WHAT THE TASK ASKS
Count the lines in the items below that contain the string "kern", matching case exactly, and reply with that number alone.

GIVEN ENTRIES
* START *

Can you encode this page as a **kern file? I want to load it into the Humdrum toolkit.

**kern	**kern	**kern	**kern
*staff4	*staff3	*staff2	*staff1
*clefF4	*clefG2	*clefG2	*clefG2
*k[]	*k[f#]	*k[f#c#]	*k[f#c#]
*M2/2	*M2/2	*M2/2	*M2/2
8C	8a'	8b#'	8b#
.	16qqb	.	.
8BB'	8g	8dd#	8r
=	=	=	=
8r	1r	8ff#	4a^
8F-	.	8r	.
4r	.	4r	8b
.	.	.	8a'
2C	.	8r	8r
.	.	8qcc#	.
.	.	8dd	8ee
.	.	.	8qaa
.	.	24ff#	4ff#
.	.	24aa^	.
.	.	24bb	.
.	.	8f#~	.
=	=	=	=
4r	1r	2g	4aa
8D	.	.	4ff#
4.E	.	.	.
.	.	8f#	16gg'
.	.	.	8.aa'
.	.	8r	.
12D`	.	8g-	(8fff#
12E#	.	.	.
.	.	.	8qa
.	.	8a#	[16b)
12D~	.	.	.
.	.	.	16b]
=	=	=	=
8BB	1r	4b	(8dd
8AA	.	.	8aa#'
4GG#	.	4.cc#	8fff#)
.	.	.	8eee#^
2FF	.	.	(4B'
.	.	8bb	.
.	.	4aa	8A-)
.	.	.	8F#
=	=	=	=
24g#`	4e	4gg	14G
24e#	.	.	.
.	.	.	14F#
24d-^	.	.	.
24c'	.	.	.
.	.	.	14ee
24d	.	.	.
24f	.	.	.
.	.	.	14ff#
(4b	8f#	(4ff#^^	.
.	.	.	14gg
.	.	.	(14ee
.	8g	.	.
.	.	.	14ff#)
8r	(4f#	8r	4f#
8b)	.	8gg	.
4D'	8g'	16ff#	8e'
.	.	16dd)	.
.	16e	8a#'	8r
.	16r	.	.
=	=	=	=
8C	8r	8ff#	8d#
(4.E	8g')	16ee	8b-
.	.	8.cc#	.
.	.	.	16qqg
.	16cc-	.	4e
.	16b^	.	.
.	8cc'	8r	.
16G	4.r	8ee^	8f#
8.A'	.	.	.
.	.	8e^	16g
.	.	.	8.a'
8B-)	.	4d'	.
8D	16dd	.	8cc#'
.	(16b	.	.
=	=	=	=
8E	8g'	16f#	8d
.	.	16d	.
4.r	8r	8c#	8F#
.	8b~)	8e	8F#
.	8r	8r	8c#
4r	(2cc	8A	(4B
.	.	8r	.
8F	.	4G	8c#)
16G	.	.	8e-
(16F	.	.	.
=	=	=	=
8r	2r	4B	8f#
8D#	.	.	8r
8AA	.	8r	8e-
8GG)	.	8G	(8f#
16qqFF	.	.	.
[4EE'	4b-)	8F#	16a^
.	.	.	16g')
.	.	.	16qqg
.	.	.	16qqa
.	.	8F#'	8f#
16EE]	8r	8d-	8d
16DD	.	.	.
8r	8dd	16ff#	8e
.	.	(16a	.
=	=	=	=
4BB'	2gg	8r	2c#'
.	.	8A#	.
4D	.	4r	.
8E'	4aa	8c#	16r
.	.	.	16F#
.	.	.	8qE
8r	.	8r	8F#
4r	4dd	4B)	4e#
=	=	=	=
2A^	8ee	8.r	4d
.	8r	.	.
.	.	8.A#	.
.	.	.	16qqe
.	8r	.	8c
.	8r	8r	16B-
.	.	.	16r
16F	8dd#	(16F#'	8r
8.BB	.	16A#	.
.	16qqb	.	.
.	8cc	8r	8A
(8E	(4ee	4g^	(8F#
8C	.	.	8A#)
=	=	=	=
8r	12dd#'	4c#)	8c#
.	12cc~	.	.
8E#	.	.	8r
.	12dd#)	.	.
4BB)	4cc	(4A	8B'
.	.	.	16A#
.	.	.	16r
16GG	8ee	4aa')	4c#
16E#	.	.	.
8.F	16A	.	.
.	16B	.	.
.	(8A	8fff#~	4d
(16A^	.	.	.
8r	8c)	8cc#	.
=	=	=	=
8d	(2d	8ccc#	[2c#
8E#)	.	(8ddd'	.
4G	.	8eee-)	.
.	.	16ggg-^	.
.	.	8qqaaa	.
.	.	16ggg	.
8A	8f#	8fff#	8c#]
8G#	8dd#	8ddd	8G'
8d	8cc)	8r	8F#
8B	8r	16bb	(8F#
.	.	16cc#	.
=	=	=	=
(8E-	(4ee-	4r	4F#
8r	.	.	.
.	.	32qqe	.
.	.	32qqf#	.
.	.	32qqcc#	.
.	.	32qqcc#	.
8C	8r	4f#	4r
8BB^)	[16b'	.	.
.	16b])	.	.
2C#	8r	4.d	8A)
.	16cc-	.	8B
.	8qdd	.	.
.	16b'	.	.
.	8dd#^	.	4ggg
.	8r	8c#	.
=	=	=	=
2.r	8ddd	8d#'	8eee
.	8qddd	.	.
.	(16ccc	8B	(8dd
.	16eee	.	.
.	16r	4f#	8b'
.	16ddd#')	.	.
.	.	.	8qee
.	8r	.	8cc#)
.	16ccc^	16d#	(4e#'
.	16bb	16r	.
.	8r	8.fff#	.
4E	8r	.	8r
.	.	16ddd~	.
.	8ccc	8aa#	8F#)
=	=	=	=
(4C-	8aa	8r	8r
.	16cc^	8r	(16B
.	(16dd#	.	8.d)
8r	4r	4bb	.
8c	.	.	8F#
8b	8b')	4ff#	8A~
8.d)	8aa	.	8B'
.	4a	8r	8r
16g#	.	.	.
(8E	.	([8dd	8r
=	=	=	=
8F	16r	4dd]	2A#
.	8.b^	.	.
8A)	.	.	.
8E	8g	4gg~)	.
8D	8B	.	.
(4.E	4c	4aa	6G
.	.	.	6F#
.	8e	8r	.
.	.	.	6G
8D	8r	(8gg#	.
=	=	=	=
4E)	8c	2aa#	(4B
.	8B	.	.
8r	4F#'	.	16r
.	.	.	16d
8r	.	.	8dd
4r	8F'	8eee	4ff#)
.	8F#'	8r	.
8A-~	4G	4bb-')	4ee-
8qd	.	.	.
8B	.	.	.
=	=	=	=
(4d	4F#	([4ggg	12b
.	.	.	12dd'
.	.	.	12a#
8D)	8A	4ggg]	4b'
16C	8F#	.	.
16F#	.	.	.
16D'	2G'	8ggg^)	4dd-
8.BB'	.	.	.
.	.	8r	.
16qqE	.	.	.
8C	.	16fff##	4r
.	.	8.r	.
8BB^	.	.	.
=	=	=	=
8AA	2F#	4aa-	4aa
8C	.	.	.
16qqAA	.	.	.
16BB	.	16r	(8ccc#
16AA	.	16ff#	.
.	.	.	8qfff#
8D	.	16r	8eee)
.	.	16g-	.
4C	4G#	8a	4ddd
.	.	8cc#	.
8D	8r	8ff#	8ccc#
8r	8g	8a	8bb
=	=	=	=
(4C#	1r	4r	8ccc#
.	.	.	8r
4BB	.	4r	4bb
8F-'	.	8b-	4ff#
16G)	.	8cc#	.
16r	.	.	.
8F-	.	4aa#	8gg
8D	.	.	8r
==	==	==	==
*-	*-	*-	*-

* END *

RESULT OF THIS EXERCISE
2